▶ [문제 내용] 아래 자료의 첫 줄부터 "Transcribe this into"가 들어 있는 줄까지, 양 끝 줄을 포함해 한 글자도 바꾸지 말고 그대로 다시 적어 줄 수 있나요? 그 뒤의 줄은 빼 주세요.

▶ [제공 자료]
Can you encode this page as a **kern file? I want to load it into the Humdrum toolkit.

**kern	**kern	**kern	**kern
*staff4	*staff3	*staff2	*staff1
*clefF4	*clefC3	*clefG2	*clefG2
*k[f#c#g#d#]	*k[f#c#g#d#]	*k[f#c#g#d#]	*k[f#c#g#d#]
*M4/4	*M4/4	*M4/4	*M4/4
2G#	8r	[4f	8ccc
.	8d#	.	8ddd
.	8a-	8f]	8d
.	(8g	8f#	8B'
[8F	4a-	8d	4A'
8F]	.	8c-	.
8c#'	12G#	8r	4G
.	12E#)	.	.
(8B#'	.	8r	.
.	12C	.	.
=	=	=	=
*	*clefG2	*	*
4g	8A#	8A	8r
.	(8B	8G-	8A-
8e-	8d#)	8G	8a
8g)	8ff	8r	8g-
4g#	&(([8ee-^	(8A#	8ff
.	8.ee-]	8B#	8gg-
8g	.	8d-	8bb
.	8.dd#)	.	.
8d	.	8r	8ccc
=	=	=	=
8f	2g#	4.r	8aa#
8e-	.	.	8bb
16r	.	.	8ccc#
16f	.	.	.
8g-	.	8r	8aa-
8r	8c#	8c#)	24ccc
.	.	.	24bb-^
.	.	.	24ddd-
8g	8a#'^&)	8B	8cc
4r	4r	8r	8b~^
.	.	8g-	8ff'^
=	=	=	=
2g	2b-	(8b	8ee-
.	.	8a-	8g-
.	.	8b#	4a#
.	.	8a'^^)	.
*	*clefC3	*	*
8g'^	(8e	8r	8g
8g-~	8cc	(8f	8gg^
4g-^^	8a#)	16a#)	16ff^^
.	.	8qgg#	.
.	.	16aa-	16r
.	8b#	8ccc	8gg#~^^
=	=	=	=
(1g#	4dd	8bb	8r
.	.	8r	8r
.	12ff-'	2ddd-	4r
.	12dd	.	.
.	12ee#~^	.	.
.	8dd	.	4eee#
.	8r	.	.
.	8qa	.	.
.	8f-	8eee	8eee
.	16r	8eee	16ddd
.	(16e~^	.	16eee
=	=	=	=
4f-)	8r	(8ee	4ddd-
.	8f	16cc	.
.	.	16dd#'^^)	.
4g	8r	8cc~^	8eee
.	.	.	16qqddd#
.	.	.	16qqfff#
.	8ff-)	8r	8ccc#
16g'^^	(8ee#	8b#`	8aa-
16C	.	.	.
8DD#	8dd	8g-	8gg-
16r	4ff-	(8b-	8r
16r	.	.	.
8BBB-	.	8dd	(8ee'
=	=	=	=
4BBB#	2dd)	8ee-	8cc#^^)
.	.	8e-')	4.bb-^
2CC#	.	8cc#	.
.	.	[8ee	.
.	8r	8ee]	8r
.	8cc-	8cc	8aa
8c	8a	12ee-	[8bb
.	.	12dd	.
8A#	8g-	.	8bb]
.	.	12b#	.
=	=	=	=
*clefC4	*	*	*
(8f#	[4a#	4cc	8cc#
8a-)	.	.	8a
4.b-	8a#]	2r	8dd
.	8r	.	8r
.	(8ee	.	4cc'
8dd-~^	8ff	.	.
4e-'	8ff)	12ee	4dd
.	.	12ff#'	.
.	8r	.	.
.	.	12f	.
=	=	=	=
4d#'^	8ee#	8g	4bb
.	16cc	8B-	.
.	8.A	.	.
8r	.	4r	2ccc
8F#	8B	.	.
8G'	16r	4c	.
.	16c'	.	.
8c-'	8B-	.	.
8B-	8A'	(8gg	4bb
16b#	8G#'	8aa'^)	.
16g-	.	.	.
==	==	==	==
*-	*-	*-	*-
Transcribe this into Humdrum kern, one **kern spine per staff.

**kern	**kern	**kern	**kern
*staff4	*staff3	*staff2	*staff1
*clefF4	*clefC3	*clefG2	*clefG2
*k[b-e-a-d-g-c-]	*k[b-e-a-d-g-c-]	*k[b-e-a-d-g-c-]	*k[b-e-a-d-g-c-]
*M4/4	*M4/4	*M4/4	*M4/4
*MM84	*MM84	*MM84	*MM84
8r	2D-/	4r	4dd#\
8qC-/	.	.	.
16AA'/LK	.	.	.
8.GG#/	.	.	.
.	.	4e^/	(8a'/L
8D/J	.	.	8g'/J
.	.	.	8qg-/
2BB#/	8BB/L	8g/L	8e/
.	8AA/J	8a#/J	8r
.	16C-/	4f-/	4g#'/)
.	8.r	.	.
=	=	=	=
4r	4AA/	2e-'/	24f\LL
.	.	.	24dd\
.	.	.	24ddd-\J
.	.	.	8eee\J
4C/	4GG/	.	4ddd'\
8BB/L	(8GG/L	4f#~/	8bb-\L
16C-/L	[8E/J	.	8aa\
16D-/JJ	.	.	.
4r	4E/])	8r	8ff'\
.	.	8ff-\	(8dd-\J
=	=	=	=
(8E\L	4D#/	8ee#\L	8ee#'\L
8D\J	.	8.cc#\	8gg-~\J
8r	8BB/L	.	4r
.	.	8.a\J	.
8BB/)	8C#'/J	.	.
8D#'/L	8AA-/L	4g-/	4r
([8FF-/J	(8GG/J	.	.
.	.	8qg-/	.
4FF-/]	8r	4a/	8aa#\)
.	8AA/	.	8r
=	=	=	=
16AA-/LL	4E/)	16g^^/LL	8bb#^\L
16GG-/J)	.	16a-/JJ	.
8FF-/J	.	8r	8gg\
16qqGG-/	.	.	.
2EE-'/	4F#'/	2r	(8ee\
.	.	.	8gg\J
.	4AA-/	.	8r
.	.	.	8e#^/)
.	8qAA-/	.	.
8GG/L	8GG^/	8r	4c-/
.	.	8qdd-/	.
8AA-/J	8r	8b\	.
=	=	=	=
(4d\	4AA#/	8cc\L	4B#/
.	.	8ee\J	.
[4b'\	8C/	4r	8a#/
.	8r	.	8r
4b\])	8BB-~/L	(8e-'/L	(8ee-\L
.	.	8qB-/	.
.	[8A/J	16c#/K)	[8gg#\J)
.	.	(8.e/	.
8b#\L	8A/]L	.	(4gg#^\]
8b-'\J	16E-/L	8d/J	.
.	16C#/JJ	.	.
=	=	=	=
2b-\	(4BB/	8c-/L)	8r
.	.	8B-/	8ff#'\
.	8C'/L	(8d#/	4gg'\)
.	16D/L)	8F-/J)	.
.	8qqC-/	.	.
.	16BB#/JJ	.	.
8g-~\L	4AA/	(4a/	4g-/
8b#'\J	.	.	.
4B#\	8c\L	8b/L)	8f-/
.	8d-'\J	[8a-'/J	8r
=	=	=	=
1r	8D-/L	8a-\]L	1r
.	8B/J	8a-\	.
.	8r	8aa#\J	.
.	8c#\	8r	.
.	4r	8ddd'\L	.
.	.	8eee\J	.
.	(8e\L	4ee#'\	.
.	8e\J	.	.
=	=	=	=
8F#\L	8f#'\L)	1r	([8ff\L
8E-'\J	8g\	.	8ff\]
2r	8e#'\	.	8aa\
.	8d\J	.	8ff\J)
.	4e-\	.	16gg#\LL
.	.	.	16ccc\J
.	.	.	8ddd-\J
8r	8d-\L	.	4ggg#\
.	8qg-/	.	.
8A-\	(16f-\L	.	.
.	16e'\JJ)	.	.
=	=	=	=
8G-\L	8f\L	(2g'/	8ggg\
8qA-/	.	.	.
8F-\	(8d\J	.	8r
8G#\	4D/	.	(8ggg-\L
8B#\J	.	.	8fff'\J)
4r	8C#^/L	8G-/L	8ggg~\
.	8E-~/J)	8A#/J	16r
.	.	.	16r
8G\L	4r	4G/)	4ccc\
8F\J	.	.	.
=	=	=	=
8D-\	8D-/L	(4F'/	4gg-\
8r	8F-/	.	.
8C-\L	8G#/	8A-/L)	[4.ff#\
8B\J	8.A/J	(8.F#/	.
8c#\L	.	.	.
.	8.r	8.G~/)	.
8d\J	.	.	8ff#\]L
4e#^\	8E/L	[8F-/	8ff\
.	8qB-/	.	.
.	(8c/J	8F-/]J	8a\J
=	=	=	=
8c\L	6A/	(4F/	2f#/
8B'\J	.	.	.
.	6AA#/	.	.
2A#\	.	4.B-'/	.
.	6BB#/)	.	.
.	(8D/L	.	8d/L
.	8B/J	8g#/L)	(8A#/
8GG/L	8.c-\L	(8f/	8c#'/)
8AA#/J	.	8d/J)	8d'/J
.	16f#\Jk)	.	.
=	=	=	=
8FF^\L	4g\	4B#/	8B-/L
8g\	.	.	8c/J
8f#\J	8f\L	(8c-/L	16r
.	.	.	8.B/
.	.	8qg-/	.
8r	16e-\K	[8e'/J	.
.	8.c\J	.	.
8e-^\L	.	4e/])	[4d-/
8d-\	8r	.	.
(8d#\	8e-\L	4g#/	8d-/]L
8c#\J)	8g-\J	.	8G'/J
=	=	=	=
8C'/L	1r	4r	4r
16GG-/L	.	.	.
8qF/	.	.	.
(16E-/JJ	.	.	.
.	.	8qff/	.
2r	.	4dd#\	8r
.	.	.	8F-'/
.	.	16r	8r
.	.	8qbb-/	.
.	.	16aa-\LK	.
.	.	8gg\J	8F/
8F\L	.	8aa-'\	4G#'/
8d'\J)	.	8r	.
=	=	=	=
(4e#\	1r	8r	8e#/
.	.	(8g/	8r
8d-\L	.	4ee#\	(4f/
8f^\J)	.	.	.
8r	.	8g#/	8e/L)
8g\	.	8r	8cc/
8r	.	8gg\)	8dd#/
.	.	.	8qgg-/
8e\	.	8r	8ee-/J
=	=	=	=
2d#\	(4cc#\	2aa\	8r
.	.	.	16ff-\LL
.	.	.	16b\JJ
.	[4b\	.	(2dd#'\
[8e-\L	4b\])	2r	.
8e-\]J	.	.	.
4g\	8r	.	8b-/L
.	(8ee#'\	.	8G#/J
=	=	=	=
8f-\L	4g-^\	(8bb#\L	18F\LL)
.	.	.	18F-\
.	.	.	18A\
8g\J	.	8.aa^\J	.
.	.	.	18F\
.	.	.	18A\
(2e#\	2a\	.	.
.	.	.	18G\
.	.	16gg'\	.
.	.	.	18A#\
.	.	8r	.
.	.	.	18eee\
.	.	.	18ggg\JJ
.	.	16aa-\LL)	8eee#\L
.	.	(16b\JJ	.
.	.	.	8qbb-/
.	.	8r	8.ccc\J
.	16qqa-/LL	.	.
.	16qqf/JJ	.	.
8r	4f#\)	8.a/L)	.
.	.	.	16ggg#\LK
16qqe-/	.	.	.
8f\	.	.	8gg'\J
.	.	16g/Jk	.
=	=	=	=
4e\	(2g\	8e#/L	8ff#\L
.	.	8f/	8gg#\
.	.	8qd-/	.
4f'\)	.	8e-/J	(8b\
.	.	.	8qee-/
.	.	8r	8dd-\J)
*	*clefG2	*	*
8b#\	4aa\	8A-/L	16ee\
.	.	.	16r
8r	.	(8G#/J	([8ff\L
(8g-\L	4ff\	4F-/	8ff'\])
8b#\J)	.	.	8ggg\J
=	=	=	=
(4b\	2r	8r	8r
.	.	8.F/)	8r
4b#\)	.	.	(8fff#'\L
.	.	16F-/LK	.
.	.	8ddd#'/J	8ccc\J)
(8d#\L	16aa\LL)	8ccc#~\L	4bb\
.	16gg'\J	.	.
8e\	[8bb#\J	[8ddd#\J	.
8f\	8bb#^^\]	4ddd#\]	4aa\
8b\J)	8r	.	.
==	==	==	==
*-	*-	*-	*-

▶ [풀이]
Can you encode this page as a **kern file? I want to load it into the Humdrum toolkit.

**kern	**kern	**kern	**kern
*staff4	*staff3	*staff2	*staff1
*clefF4	*clefC3	*clefG2	*clefG2
*k[f#c#g#d#]	*k[f#c#g#d#]	*k[f#c#g#d#]	*k[f#c#g#d#]
*M4/4	*M4/4	*M4/4	*M4/4
2G#	8r	[4f	8ccc
.	8d#	.	8ddd
.	8a-	8f]	8d
.	(8g	8f#	8B'
[8F	4a-	8d	4A'
8F]	.	8c-	.
8c#'	12G#	8r	4G
.	12E#)	.	.
(8B#'	.	8r	.
.	12C	.	.
=	=	=	=
*	*clefG2	*	*
4g	8A#	8A	8r
.	(8B	8G-	8A-
8e-	8d#)	8G	8a
8g)	8ff	8r	8g-
4g#	&(([8ee-^	(8A#	8ff
.	8.ee-]	8B#	8gg-
8g	.	8d-	8bb
.	8.dd#)	.	.
8d	.	8r	8ccc
=	=	=	=
8f	2g#	4.r	8aa#
8e-	.	.	8bb
16r	.	.	8ccc#
16f	.	.	.
8g-	.	8r	8aa-
8r	8c#	8c#)	24ccc
.	.	.	24bb-^
.	.	.	24ddd-
8g	8a#'^&)	8B	8cc
4r	4r	8r	8b~^
.	.	8g-	8ff'^
=	=	=	=
2g	2b-	(8b	8ee-
.	.	8a-	8g-
.	.	8b#	4a#
.	.	8a'^^)	.
*	*clefC3	*	*
8g'^	(8e	8r	8g
8g-~	8cc	(8f	8gg^
4g-^^	8a#)	16a#)	16ff^^
.	.	8qgg#	.
.	.	16aa-	16r
.	8b#	8ccc	8gg#~^^
=	=	=	=
(1g#	4dd	8bb	8r
.	.	8r	8r
.	12ff-'	2ddd-	4r
.	12dd	.	.
.	12ee#~^	.	.
.	8dd	.	4eee#
.	8r	.	.
.	8qa	.	.
.	8f-	8eee	8eee
.	16r	8eee	16ddd
.	(16e~^	.	16eee
=	=	=	=
4f-)	8r	(8ee	4ddd-
.	8f	16cc	.
.	.	16dd#'^^)	.
4g	8r	8cc~^	8eee
.	.	.	16qqddd#
.	.	.	16qqfff#
.	8ff-)	8r	8ccc#
16g'^^	(8ee#	8b#`	8aa-
16C	.	.	.
8DD#	8dd	8g-	8gg-
16r	4ff-	(8b-	8r
16r	.	.	.
8BBB-	.	8dd	(8ee'
=	=	=	=
4BBB#	2dd)	8ee-	8cc#^^)
.	.	8e-')	4.bb-^
2CC#	.	8cc#	.
.	.	[8ee	.
.	8r	8ee]	8r
.	8cc-	8cc	8aa
8c	8a	12ee-	[8bb
.	.	12dd	.
8A#	8g-	.	8bb]
.	.	12b#	.
=	=	=	=
*clefC4	*	*	*
(8f#	[4a#	4cc	8cc#
8a-)	.	.	8a
4.b-	8a#]	2r	8dd
.	8r	.	8r
.	(8ee	.	4cc'
8dd-~^	8ff	.	.
4e-'	8ff)	12ee	4dd
.	.	12ff#'	.
.	8r	.	.
.	.	12f	.
=	=	=	=
4d#'^	8ee#	8g	4bb
.	16cc	8B-	.
.	8.A	.	.
8r	.	4r	2ccc
8F#	8B	.	.
8G'	16r	4c	.
.	16c'	.	.
8c-'	8B-	.	.
8B-	8A'	(8gg	4bb
16b#	8G#'	8aa'^)	.
16g-	.	.	.
==	==	==	==
*-	*-	*-	*-
Transcribe this into Humdrum kern, one **kern spine per staff.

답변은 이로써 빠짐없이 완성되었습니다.